BRIEF: Transcribe every line of the records verbatim.

======

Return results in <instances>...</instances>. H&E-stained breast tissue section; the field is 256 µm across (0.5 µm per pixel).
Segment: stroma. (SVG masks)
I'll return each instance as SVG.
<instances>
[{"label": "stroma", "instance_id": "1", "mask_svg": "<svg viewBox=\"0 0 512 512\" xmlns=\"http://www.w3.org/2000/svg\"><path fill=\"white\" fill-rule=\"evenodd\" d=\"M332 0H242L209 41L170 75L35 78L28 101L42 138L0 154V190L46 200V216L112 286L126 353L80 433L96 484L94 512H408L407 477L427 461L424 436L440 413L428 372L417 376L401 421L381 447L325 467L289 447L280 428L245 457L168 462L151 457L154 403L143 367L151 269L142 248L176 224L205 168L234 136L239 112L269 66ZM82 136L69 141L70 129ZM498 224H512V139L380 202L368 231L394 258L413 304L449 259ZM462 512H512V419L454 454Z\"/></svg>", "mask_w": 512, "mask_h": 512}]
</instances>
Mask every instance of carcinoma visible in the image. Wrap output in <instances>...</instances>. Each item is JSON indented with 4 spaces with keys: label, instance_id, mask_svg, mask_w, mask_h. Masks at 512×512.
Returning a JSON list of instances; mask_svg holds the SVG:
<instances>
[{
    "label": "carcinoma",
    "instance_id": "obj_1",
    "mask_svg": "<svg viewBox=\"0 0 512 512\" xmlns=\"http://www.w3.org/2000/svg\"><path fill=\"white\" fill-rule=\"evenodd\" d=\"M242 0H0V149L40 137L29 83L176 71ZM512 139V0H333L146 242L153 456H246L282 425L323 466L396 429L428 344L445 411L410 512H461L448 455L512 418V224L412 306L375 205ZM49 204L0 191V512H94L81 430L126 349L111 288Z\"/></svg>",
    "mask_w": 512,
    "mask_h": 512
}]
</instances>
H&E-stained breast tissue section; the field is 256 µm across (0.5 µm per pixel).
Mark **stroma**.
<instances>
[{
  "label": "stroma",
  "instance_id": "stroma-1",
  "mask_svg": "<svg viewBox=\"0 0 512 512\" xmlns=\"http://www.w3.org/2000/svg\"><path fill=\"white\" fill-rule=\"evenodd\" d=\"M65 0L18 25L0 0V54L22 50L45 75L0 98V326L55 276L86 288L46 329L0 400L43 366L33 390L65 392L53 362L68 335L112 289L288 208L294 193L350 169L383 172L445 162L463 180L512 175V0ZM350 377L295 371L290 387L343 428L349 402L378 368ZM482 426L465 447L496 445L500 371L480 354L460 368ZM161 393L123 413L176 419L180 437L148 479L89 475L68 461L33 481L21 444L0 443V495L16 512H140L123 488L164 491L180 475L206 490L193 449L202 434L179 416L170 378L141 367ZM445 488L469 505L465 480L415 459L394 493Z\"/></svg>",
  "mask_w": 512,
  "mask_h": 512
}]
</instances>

======

FINAL ANSWER:
Return results in <instances>...</instances>. H&E-stained breast tissue section; the field is 256 µm across (0.5 µm per pixel).
Segment: stroma. (SVG masks)
I'll return each instance as SVG.
<instances>
[{"label": "stroma", "instance_id": "1", "mask_svg": "<svg viewBox=\"0 0 512 512\" xmlns=\"http://www.w3.org/2000/svg\"><path fill=\"white\" fill-rule=\"evenodd\" d=\"M332 0H242L209 41L170 75L35 78L28 101L42 138L0 154V190L46 200V216L112 286L126 353L80 433L96 484L94 512H408L407 477L427 461L424 436L440 413L428 372L417 376L401 421L381 447L325 467L289 447L280 428L245 457L168 462L151 457L154 403L143 367L151 269L142 248L176 224L205 168L234 136L239 112L269 66ZM82 136L69 141L70 129ZM498 224H512V139L380 202L368 231L394 258L413 304L449 259ZM462 512H512V419L454 454Z\"/></svg>", "mask_w": 512, "mask_h": 512}]
</instances>
Mask every instance of carcinoma visible in the image. Wrap output in <instances>...</instances>. Each item is JSON indented with 4 spaces with keys: label, instance_id, mask_svg, mask_w, mask_h. Masks at 512×512.
Returning a JSON list of instances; mask_svg holds the SVG:
<instances>
[{
    "label": "carcinoma",
    "instance_id": "obj_1",
    "mask_svg": "<svg viewBox=\"0 0 512 512\" xmlns=\"http://www.w3.org/2000/svg\"><path fill=\"white\" fill-rule=\"evenodd\" d=\"M242 0H0V149L40 137L29 83L176 71ZM512 139V0H333L146 242L153 456H246L282 425L323 466L396 429L428 344L445 411L410 512H461L448 455L512 418V224L412 306L375 205ZM49 204L0 191V512H94L81 430L126 349L111 288Z\"/></svg>",
    "mask_w": 512,
    "mask_h": 512
}]
</instances>
H&E-stained breast tissue section; the field is 256 µm across (0.5 µm per pixel).
Mark **stroma**.
<instances>
[{
  "label": "stroma",
  "instance_id": "stroma-1",
  "mask_svg": "<svg viewBox=\"0 0 512 512\" xmlns=\"http://www.w3.org/2000/svg\"><path fill=\"white\" fill-rule=\"evenodd\" d=\"M65 0L18 25L0 0V54L22 50L45 75L0 98V326L55 276L86 288L46 329L0 400L43 366L33 390L65 392L53 362L68 335L112 289L288 208L294 193L350 169L383 172L445 162L463 180L512 175V0ZM350 377L295 371L290 387L343 428L349 402L378 368ZM482 426L465 447L496 445L500 371L480 354L460 368ZM161 393L123 413L176 419L180 437L148 479L89 475L68 461L33 481L21 444L0 443V495L16 512H140L123 488L164 491L180 475L206 490L193 449L202 434L179 416L170 378L141 367ZM445 488L469 505L465 480L415 459L394 493Z\"/></svg>",
  "mask_w": 512,
  "mask_h": 512
}]
</instances>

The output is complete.